## What is expected
All of the data that follows is to be printed exactly, without pictures.

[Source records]
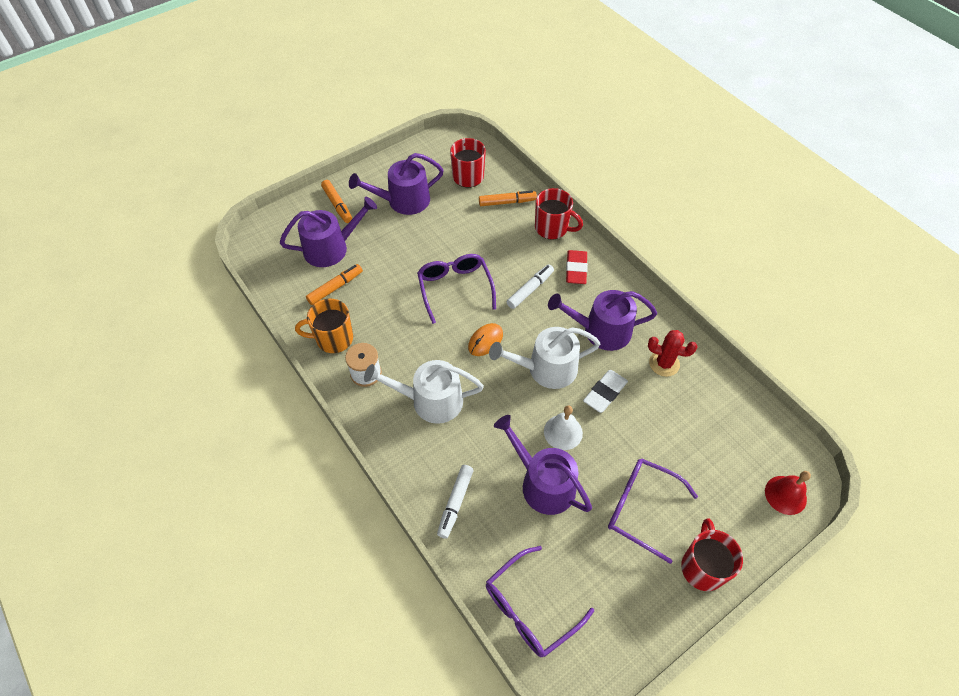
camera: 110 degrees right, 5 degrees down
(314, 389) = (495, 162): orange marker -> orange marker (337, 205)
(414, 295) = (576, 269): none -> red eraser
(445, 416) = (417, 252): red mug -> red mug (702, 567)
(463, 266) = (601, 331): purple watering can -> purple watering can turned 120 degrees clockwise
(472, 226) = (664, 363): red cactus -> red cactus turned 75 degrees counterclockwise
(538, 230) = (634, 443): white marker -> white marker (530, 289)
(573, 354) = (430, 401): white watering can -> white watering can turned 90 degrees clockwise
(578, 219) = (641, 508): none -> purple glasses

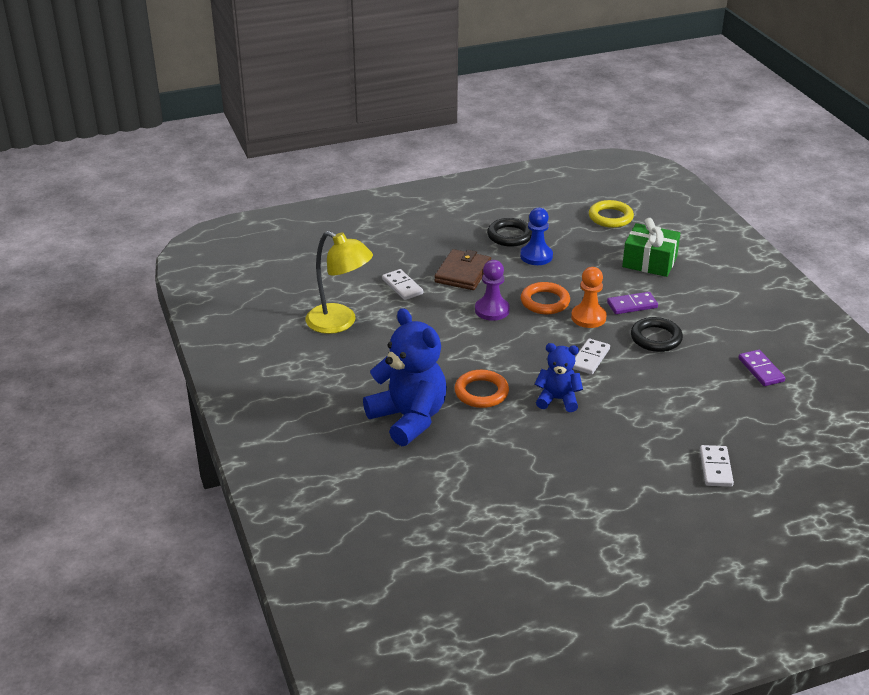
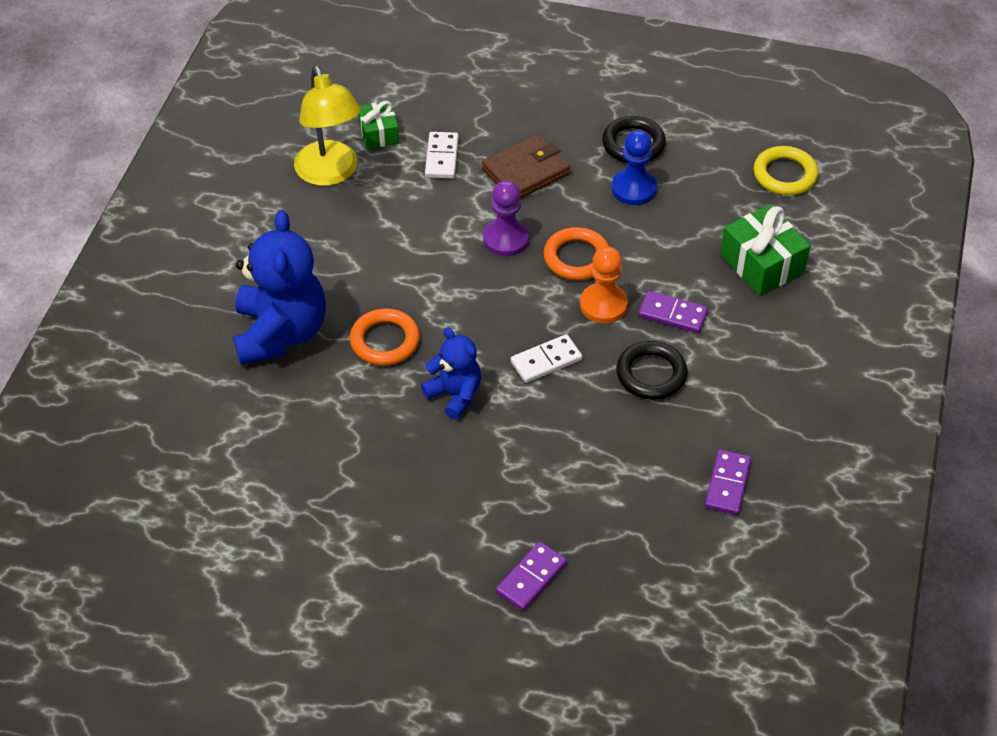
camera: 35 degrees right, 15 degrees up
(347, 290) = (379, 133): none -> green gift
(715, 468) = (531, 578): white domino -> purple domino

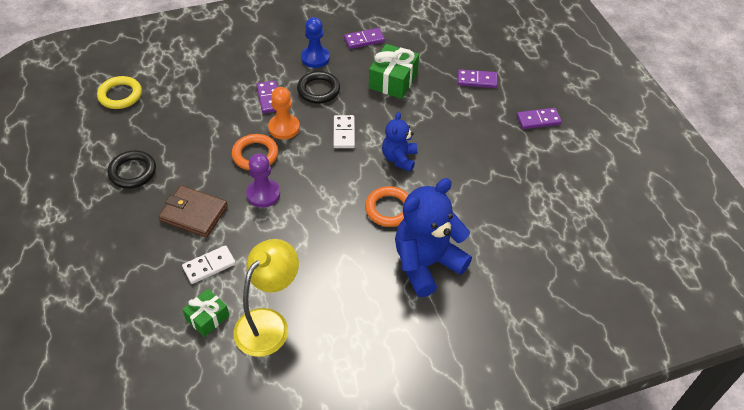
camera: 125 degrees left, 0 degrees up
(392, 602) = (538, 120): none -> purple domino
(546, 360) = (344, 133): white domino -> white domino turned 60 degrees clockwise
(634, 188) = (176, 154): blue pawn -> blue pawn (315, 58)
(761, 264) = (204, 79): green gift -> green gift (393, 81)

## Result of the task
camera: 110 degrees right, 5 degrees down
(314, 389) = (495, 162): orange marker -> orange marker (337, 205)
(414, 295) = (576, 269): none -> red eraser
(445, 416) = (417, 252): red mug -> red mug (702, 567)
(463, 266) = (601, 331): purple watering can -> purple watering can turned 120 degrees clockwise
(472, 226) = (664, 363): red cactus -> red cactus turned 75 degrees counterclockwise
(538, 230) = (634, 443): white marker -> white marker (530, 289)
(573, 354) = (430, 401): white watering can -> white watering can turned 90 degrees clockwise
(578, 219) = (641, 508): none -> purple glasses

camera: 35 degrees right, 15 degrees up
(347, 290) = (379, 133): none -> green gift
(715, 468) = (531, 578): white domino -> purple domino

camera: 125 degrees left, 0 degrees up
(392, 602) = (538, 120): none -> purple domino
(546, 360) = (344, 133): white domino -> white domino turned 60 degrees clockwise
(634, 188) = (176, 154): blue pawn -> blue pawn (315, 58)
(761, 264) = (204, 79): green gift -> green gift (393, 81)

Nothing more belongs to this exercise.